[What the exercise asks]
Once you have read the data below, print all of it exactly.

[Extracted information]
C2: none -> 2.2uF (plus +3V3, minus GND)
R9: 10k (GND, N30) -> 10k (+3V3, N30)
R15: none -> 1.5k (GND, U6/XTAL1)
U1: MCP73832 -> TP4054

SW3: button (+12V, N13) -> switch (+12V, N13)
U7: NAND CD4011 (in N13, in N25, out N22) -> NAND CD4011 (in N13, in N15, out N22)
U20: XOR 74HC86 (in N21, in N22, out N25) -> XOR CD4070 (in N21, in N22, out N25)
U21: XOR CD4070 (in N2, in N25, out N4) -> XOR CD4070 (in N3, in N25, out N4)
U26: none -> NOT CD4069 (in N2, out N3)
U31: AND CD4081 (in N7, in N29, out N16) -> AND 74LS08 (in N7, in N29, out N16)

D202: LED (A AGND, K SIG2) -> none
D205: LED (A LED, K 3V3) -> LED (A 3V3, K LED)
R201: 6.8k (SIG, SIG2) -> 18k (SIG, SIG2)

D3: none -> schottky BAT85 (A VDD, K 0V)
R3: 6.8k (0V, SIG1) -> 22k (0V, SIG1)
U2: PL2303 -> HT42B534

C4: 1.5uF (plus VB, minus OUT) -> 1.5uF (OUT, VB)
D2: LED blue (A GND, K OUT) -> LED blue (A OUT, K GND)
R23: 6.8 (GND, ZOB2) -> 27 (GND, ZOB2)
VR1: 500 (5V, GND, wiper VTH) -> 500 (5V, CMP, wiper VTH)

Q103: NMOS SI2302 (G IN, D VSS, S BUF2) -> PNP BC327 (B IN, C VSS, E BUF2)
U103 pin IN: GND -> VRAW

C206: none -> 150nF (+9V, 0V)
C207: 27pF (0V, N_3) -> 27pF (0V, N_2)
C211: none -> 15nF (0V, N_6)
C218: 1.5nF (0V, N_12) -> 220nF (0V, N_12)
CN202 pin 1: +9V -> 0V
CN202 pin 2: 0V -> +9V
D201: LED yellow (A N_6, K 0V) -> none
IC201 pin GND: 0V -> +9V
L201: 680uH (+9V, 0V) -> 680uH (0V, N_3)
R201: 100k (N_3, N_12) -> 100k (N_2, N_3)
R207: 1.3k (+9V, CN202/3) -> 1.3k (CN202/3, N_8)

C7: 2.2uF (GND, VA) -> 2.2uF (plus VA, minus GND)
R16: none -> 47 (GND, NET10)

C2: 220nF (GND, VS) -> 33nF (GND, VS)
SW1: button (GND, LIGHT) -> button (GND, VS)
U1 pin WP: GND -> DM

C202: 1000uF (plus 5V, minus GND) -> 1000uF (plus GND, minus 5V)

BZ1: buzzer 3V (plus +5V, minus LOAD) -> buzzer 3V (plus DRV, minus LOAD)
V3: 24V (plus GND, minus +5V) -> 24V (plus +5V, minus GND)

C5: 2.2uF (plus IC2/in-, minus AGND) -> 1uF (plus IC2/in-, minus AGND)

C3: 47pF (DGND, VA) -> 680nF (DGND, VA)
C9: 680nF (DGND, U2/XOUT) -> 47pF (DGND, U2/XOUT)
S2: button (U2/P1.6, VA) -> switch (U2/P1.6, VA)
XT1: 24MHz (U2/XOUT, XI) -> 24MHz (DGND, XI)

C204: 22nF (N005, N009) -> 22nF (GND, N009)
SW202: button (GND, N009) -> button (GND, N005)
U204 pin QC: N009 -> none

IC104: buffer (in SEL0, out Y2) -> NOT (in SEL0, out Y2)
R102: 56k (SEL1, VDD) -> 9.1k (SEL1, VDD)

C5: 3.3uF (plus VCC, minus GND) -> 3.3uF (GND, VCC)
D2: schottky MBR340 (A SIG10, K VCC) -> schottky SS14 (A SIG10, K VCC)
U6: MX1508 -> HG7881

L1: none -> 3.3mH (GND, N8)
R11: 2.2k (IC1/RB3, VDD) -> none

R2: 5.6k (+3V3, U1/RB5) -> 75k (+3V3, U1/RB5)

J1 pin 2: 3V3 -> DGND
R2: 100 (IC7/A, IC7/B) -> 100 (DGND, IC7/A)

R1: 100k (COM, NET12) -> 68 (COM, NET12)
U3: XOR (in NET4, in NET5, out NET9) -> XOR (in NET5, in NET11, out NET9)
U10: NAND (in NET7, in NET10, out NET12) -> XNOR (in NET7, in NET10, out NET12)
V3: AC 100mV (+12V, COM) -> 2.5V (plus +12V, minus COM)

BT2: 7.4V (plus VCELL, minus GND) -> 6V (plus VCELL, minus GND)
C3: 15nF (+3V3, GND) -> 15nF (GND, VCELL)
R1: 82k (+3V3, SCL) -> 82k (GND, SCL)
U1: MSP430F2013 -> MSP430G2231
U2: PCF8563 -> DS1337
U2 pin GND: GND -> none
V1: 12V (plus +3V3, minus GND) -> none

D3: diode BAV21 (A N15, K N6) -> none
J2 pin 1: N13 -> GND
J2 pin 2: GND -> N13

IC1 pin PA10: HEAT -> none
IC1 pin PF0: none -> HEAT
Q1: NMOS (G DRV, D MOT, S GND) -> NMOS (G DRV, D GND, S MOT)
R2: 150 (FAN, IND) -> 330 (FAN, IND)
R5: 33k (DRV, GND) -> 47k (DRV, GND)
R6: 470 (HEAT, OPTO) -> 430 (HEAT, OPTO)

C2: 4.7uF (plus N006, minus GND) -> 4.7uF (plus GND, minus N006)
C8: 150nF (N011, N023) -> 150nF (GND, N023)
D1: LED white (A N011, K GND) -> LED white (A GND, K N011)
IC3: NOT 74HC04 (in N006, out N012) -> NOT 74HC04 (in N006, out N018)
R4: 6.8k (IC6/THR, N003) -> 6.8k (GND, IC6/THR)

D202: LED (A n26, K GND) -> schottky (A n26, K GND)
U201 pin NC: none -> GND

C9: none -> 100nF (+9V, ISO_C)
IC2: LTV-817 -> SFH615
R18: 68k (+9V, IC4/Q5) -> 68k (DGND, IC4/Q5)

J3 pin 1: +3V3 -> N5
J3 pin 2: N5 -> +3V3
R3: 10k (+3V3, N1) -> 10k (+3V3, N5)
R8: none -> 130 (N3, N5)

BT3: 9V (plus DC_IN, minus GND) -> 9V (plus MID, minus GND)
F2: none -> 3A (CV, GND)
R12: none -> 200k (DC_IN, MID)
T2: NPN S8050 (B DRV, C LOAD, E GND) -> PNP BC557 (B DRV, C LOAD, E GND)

[Answer to this problem]
C2: none -> 2.2uF (plus +3V3, minus GND)
R9: 10k (GND, N30) -> 10k (+3V3, N30)
R15: none -> 1.5k (GND, U6/XTAL1)
U1: MCP73832 -> TP4054

SW3: button (+12V, N13) -> switch (+12V, N13)
U7: NAND CD4011 (in N13, in N25, out N22) -> NAND CD4011 (in N13, in N15, out N22)
U20: XOR 74HC86 (in N21, in N22, out N25) -> XOR CD4070 (in N21, in N22, out N25)
U21: XOR CD4070 (in N2, in N25, out N4) -> XOR CD4070 (in N3, in N25, out N4)
U26: none -> NOT CD4069 (in N2, out N3)
U31: AND CD4081 (in N7, in N29, out N16) -> AND 74LS08 (in N7, in N29, out N16)

D202: LED (A AGND, K SIG2) -> none
D205: LED (A LED, K 3V3) -> LED (A 3V3, K LED)
R201: 6.8k (SIG, SIG2) -> 18k (SIG, SIG2)

D3: none -> schottky BAT85 (A VDD, K 0V)
R3: 6.8k (0V, SIG1) -> 22k (0V, SIG1)
U2: PL2303 -> HT42B534

C4: 1.5uF (plus VB, minus OUT) -> 1.5uF (OUT, VB)
D2: LED blue (A GND, K OUT) -> LED blue (A OUT, K GND)
R23: 6.8 (GND, ZOB2) -> 27 (GND, ZOB2)
VR1: 500 (5V, GND, wiper VTH) -> 500 (5V, CMP, wiper VTH)

Q103: NMOS SI2302 (G IN, D VSS, S BUF2) -> PNP BC327 (B IN, C VSS, E BUF2)
U103 pin IN: GND -> VRAW

C206: none -> 150nF (+9V, 0V)
C207: 27pF (0V, N_3) -> 27pF (0V, N_2)
C211: none -> 15nF (0V, N_6)
C218: 1.5nF (0V, N_12) -> 220nF (0V, N_12)
CN202 pin 1: +9V -> 0V
CN202 pin 2: 0V -> +9V
D201: LED yellow (A N_6, K 0V) -> none
IC201 pin GND: 0V -> +9V
L201: 680uH (+9V, 0V) -> 680uH (0V, N_3)
R201: 100k (N_3, N_12) -> 100k (N_2, N_3)
R207: 1.3k (+9V, CN202/3) -> 1.3k (CN202/3, N_8)

C7: 2.2uF (GND, VA) -> 2.2uF (plus VA, minus GND)
R16: none -> 47 (GND, NET10)

C2: 220nF (GND, VS) -> 33nF (GND, VS)
SW1: button (GND, LIGHT) -> button (GND, VS)
U1 pin WP: GND -> DM

C202: 1000uF (plus 5V, minus GND) -> 1000uF (plus GND, minus 5V)

BZ1: buzzer 3V (plus +5V, minus LOAD) -> buzzer 3V (plus DRV, minus LOAD)
V3: 24V (plus GND, minus +5V) -> 24V (plus +5V, minus GND)

C5: 2.2uF (plus IC2/in-, minus AGND) -> 1uF (plus IC2/in-, minus AGND)

C3: 47pF (DGND, VA) -> 680nF (DGND, VA)
C9: 680nF (DGND, U2/XOUT) -> 47pF (DGND, U2/XOUT)
S2: button (U2/P1.6, VA) -> switch (U2/P1.6, VA)
XT1: 24MHz (U2/XOUT, XI) -> 24MHz (DGND, XI)

C204: 22nF (N005, N009) -> 22nF (GND, N009)
SW202: button (GND, N009) -> button (GND, N005)
U204 pin QC: N009 -> none

IC104: buffer (in SEL0, out Y2) -> NOT (in SEL0, out Y2)
R102: 56k (SEL1, VDD) -> 9.1k (SEL1, VDD)

C5: 3.3uF (plus VCC, minus GND) -> 3.3uF (GND, VCC)
D2: schottky MBR340 (A SIG10, K VCC) -> schottky SS14 (A SIG10, K VCC)
U6: MX1508 -> HG7881

L1: none -> 3.3mH (GND, N8)
R11: 2.2k (IC1/RB3, VDD) -> none

R2: 5.6k (+3V3, U1/RB5) -> 75k (+3V3, U1/RB5)

J1 pin 2: 3V3 -> DGND
R2: 100 (IC7/A, IC7/B) -> 100 (DGND, IC7/A)

R1: 100k (COM, NET12) -> 68 (COM, NET12)
U3: XOR (in NET4, in NET5, out NET9) -> XOR (in NET5, in NET11, out NET9)
U10: NAND (in NET7, in NET10, out NET12) -> XNOR (in NET7, in NET10, out NET12)
V3: AC 100mV (+12V, COM) -> 2.5V (plus +12V, minus COM)

BT2: 7.4V (plus VCELL, minus GND) -> 6V (plus VCELL, minus GND)
C3: 15nF (+3V3, GND) -> 15nF (GND, VCELL)
R1: 82k (+3V3, SCL) -> 82k (GND, SCL)
U1: MSP430F2013 -> MSP430G2231
U2: PCF8563 -> DS1337
U2 pin GND: GND -> none
V1: 12V (plus +3V3, minus GND) -> none

D3: diode BAV21 (A N15, K N6) -> none
J2 pin 1: N13 -> GND
J2 pin 2: GND -> N13

IC1 pin PA10: HEAT -> none
IC1 pin PF0: none -> HEAT
Q1: NMOS (G DRV, D MOT, S GND) -> NMOS (G DRV, D GND, S MOT)
R2: 150 (FAN, IND) -> 330 (FAN, IND)
R5: 33k (DRV, GND) -> 47k (DRV, GND)
R6: 470 (HEAT, OPTO) -> 430 (HEAT, OPTO)

C2: 4.7uF (plus N006, minus GND) -> 4.7uF (plus GND, minus N006)
C8: 150nF (N011, N023) -> 150nF (GND, N023)
D1: LED white (A N011, K GND) -> LED white (A GND, K N011)
IC3: NOT 74HC04 (in N006, out N012) -> NOT 74HC04 (in N006, out N018)
R4: 6.8k (IC6/THR, N003) -> 6.8k (GND, IC6/THR)

D202: LED (A n26, K GND) -> schottky (A n26, K GND)
U201 pin NC: none -> GND

C9: none -> 100nF (+9V, ISO_C)
IC2: LTV-817 -> SFH615
R18: 68k (+9V, IC4/Q5) -> 68k (DGND, IC4/Q5)

J3 pin 1: +3V3 -> N5
J3 pin 2: N5 -> +3V3
R3: 10k (+3V3, N1) -> 10k (+3V3, N5)
R8: none -> 130 (N3, N5)

BT3: 9V (plus DC_IN, minus GND) -> 9V (plus MID, minus GND)
F2: none -> 3A (CV, GND)
R12: none -> 200k (DC_IN, MID)
T2: NPN S8050 (B DRV, C LOAD, E GND) -> PNP BC557 (B DRV, C LOAD, E GND)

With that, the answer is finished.